- [DIRECTIONS FOR THIS TASK]:
Any picture in the data below gets skipped; print all the rest exactly.

- [DATASET EXTRACT]:
"""

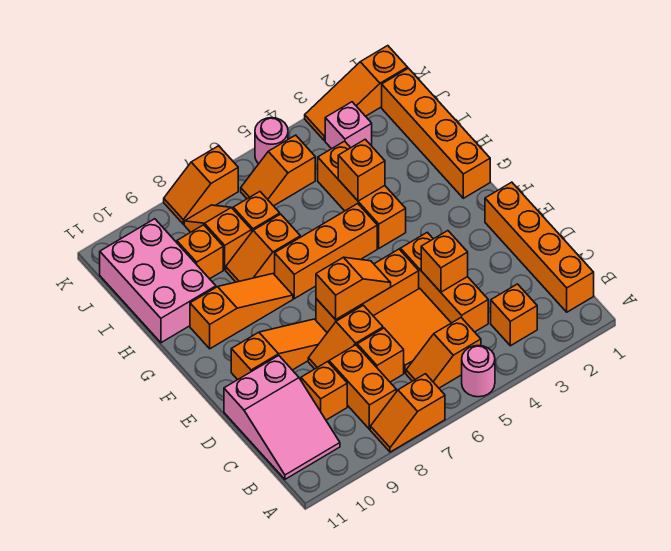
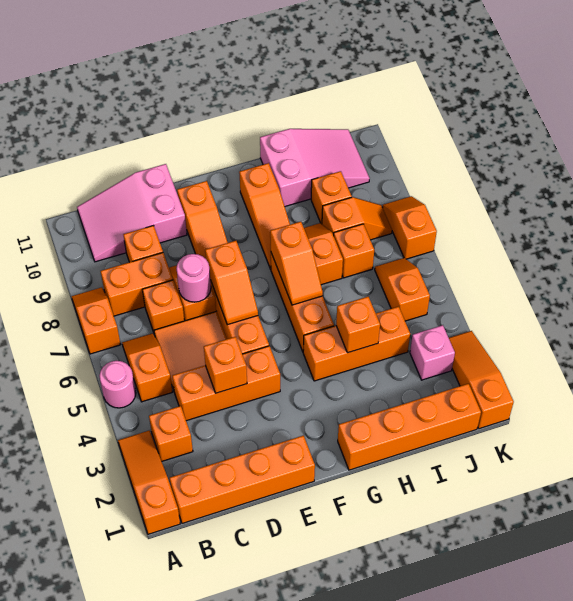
none -> orange slope A1:A3 level 1 top 1
none -> orange slope G6:G7 level 2 top 7
pink brick H10:J11 level 1 -> pink slope H10:J11 level 1 top H
pink round brick K5 level 1 -> pink round brick D7 level 2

"""

- [SOLUTION TO THE PROBLEM]:
none -> orange slope A1:A3 level 1 top 1
none -> orange slope G6:G7 level 2 top 7
pink brick H10:J11 level 1 -> pink slope H10:J11 level 1 top H
pink round brick K5 level 1 -> pink round brick D7 level 2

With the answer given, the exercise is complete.